--- START ---

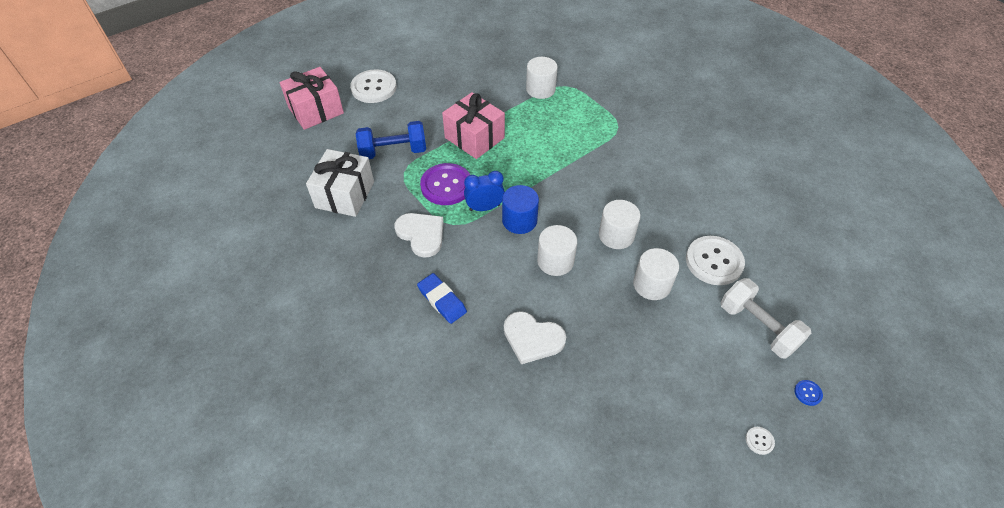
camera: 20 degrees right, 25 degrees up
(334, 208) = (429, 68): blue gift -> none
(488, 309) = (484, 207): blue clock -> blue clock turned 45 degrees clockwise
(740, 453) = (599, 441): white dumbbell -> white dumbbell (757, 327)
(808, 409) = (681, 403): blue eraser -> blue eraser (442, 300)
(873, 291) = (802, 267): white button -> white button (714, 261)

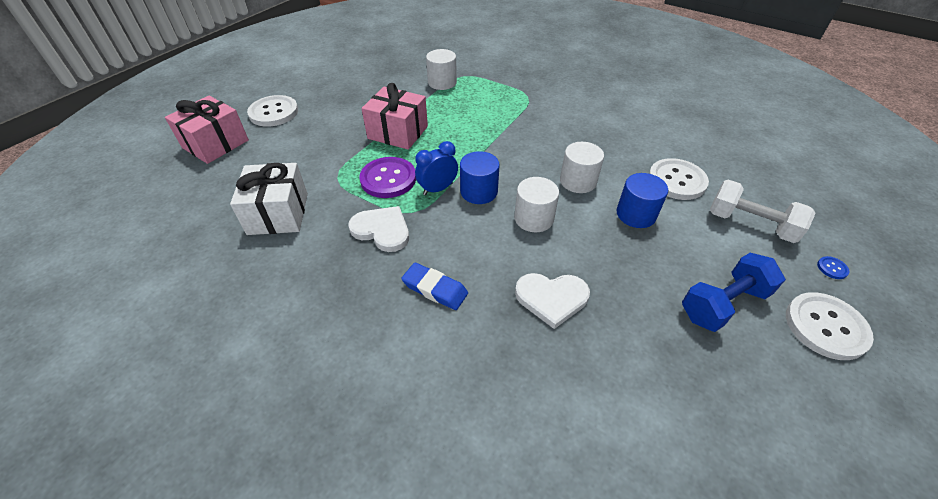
camera: 20 degrees left, 5 degrees down
(393, 151) = (318, 162): blue dumbbell -> blue dumbbell (723, 304)
(652, 284) = (636, 214): white cylinder -> blue cylinder
(759, 441) = (825, 327): white button -> white button, size x2.46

--- END ---

▶ _INSTRUCTIONS TO FOLLOW_
Leaving the pictures aside, copy exactly and only the lines from the one holding "(488, 309) = (484, 207): blue" through the final line of the data, both ends kept.

▶ _RESULT OF THE TASK_
(488, 309) = (484, 207): blue clock -> blue clock turned 45 degrees clockwise
(740, 453) = (599, 441): white dumbbell -> white dumbbell (757, 327)
(808, 409) = (681, 403): blue eraser -> blue eraser (442, 300)
(873, 291) = (802, 267): white button -> white button (714, 261)

camera: 20 degrees left, 5 degrees down
(393, 151) = (318, 162): blue dumbbell -> blue dumbbell (723, 304)
(652, 284) = (636, 214): white cylinder -> blue cylinder
(759, 441) = (825, 327): white button -> white button, size x2.46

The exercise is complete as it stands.